- **Données fournies**:
----

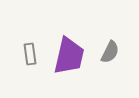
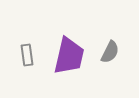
gray rectangle: moved 3 px left, 1 px down
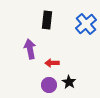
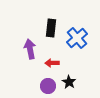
black rectangle: moved 4 px right, 8 px down
blue cross: moved 9 px left, 14 px down
purple circle: moved 1 px left, 1 px down
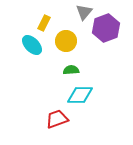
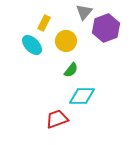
green semicircle: rotated 133 degrees clockwise
cyan diamond: moved 2 px right, 1 px down
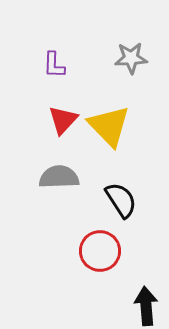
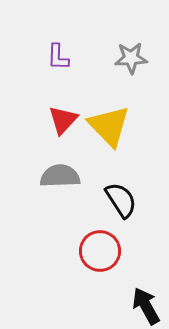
purple L-shape: moved 4 px right, 8 px up
gray semicircle: moved 1 px right, 1 px up
black arrow: rotated 24 degrees counterclockwise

----

- **Votre objectif**: Recopiez toutes les entrées ci-dessus en remplaçant « rectangle » par « square », sans rien changer d'autre. Omettez les images.

- **Résultat final**:
gray square: moved 3 px left, 1 px down
black square: moved 4 px right, 8 px down
blue cross: moved 9 px left, 14 px down
purple circle: moved 1 px left, 1 px down
green semicircle: rotated 133 degrees clockwise
cyan diamond: moved 2 px right, 1 px down
purple L-shape: moved 4 px right, 8 px up
gray semicircle: moved 1 px right, 1 px up
black arrow: rotated 24 degrees counterclockwise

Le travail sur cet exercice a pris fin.